● **About this task**
Retype word for word the stretch of entries below from the line that has "grey bowling pin [70,359,108,407]" through the line that has "none -> orange mushroom [490,232,543,289]", and omit the pictures.

-- Input for this task follows --

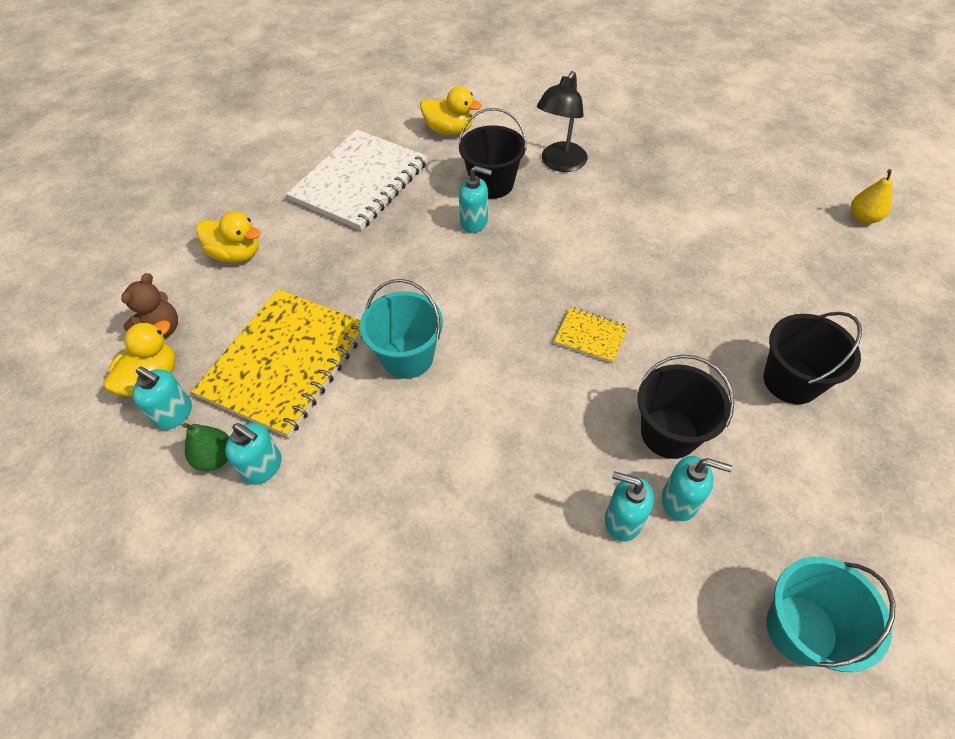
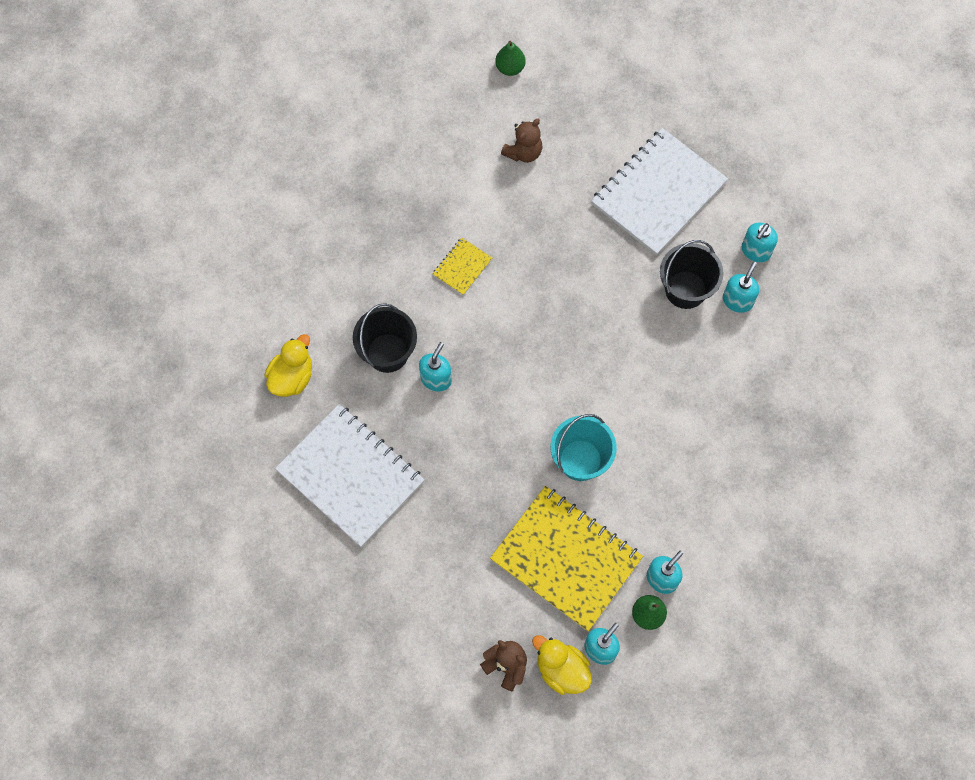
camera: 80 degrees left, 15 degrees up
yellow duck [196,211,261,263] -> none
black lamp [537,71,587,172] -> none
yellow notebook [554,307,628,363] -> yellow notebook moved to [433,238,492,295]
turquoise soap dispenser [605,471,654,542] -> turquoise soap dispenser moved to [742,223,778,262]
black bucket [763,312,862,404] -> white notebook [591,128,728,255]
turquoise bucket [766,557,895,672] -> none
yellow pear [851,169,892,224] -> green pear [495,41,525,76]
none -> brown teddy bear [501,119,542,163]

-- Input for this task concluded --
-- Input for this task follows --

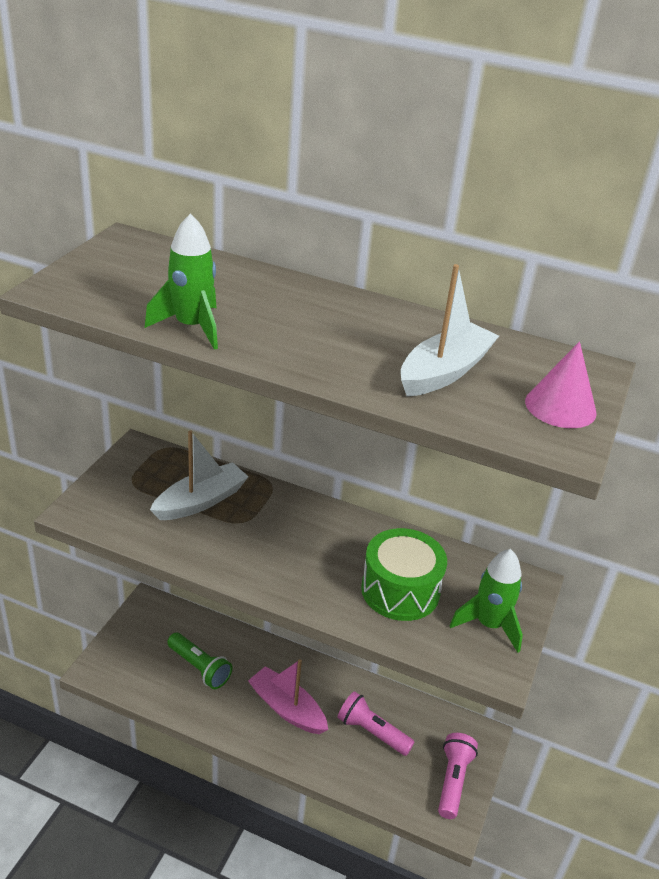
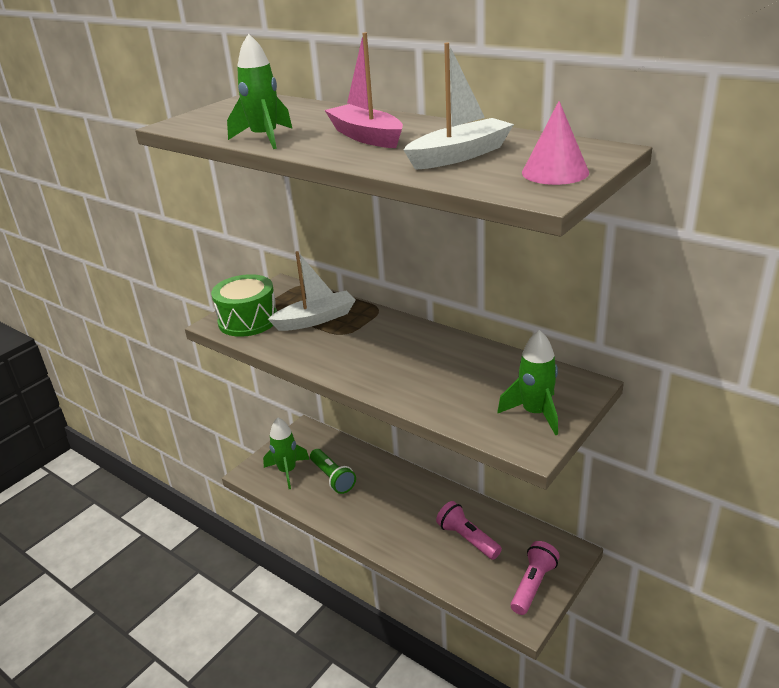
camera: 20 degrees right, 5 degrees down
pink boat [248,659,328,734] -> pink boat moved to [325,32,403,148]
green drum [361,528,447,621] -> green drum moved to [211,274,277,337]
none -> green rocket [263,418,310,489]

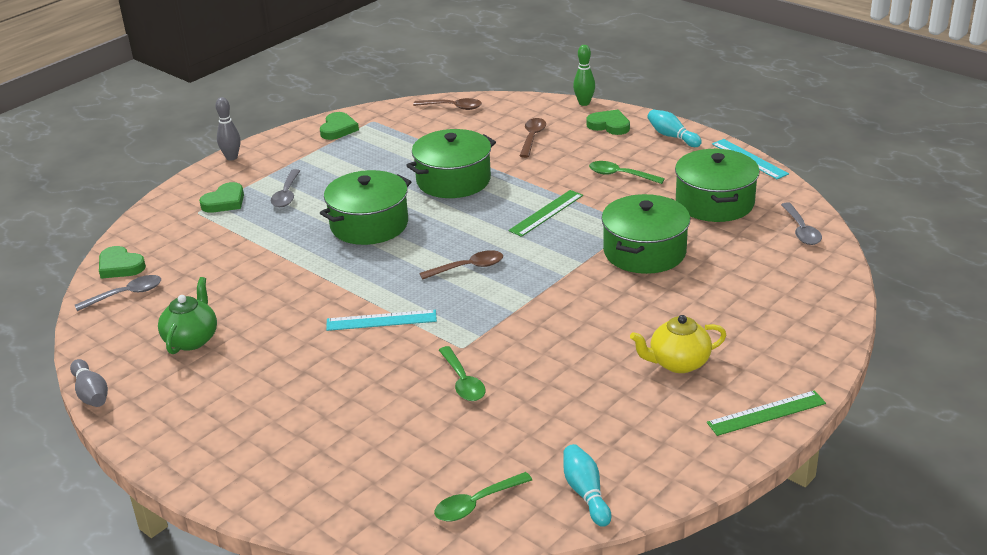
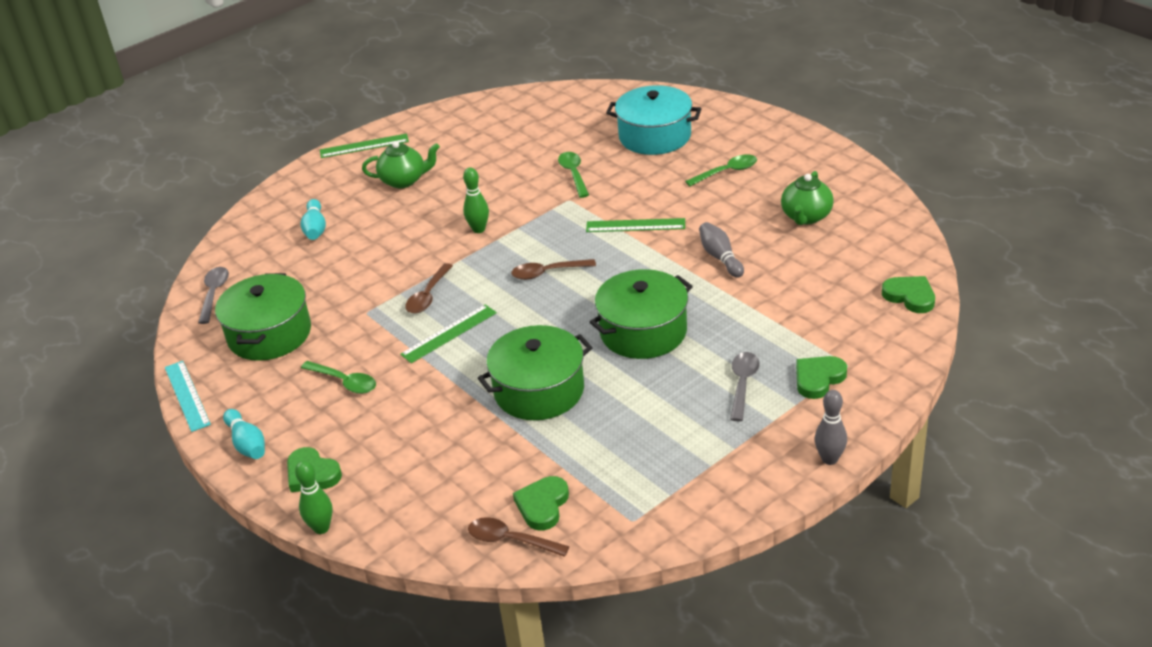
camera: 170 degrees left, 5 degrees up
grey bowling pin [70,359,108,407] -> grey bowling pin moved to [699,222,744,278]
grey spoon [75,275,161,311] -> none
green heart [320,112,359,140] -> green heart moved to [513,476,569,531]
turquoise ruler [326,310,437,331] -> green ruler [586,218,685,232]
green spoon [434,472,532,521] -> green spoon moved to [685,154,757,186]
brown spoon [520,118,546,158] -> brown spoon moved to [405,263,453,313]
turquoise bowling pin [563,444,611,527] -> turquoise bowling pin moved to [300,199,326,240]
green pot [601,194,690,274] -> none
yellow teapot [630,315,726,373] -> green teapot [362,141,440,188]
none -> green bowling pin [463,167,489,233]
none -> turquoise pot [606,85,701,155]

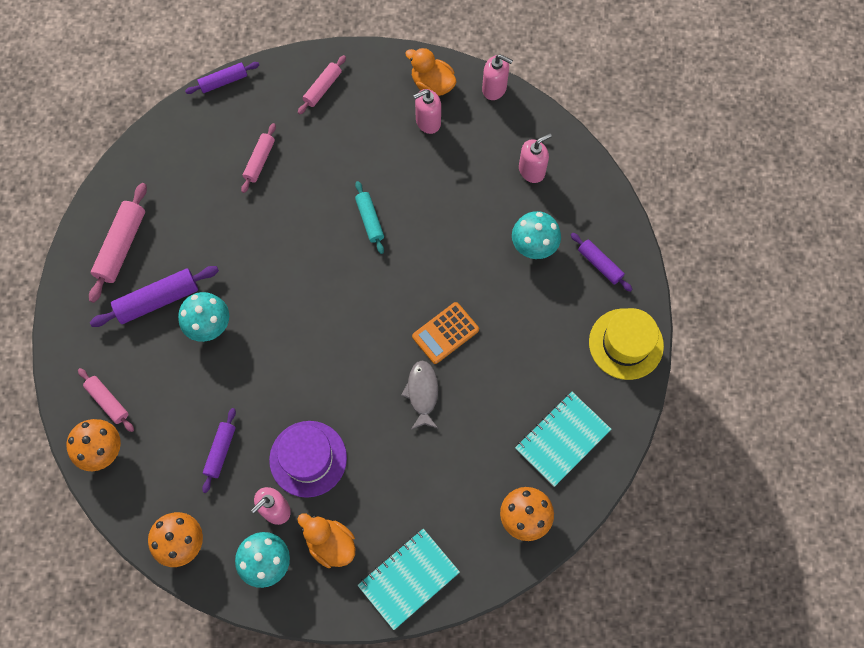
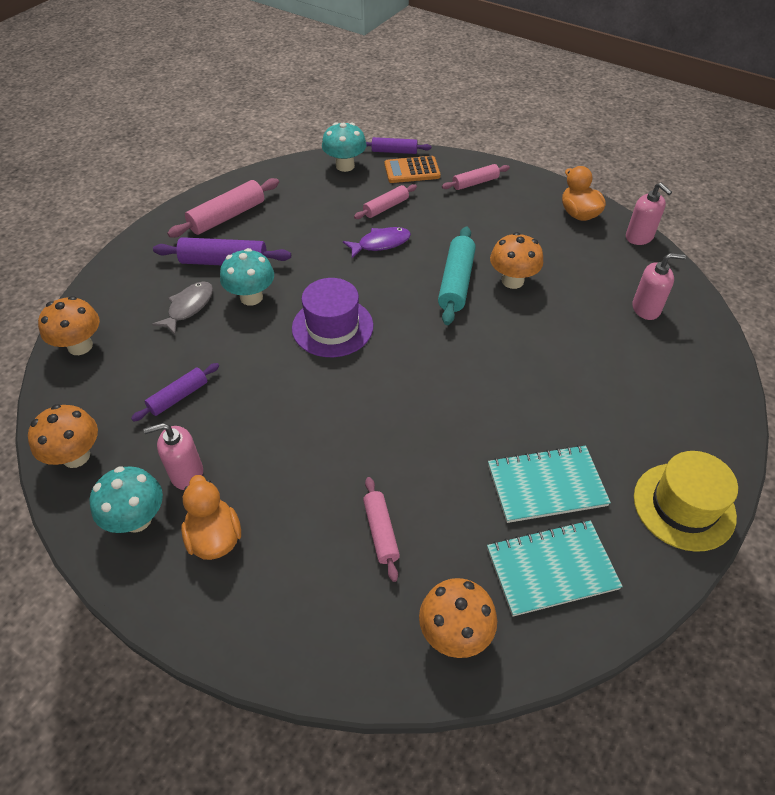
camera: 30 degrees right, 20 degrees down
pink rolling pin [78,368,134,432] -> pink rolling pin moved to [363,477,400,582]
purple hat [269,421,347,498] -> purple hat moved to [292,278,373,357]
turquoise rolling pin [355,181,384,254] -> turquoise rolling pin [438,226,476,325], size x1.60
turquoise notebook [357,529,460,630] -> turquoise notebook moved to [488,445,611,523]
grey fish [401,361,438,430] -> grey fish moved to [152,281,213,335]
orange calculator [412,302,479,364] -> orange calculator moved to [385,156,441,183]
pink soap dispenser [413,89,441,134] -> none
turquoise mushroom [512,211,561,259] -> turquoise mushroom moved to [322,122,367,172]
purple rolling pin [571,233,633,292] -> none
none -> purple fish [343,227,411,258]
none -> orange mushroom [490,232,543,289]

-- Input for this task concluded --
-- Input for this task follows --

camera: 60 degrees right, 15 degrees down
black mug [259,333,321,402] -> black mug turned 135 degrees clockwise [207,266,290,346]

-- Input for this task concluded --

● **Finished exercise**
grey bowling pin [70,359,108,407] -> grey bowling pin moved to [699,222,744,278]
grey spoon [75,275,161,311] -> none
green heart [320,112,359,140] -> green heart moved to [513,476,569,531]
turquoise ruler [326,310,437,331] -> green ruler [586,218,685,232]
green spoon [434,472,532,521] -> green spoon moved to [685,154,757,186]
brown spoon [520,118,546,158] -> brown spoon moved to [405,263,453,313]
turquoise bowling pin [563,444,611,527] -> turquoise bowling pin moved to [300,199,326,240]
green pot [601,194,690,274] -> none
yellow teapot [630,315,726,373] -> green teapot [362,141,440,188]
none -> green bowling pin [463,167,489,233]
none -> turquoise pot [606,85,701,155]

camera: 30 degrees right, 20 degrees down
pink rolling pin [78,368,134,432] -> pink rolling pin moved to [363,477,400,582]
purple hat [269,421,347,498] -> purple hat moved to [292,278,373,357]
turquoise rolling pin [355,181,384,254] -> turquoise rolling pin [438,226,476,325], size x1.60
turquoise notebook [357,529,460,630] -> turquoise notebook moved to [488,445,611,523]
grey fish [401,361,438,430] -> grey fish moved to [152,281,213,335]
orange calculator [412,302,479,364] -> orange calculator moved to [385,156,441,183]
pink soap dispenser [413,89,441,134] -> none
turquoise mushroom [512,211,561,259] -> turquoise mushroom moved to [322,122,367,172]
purple rolling pin [571,233,633,292] -> none
none -> purple fish [343,227,411,258]
none -> orange mushroom [490,232,543,289]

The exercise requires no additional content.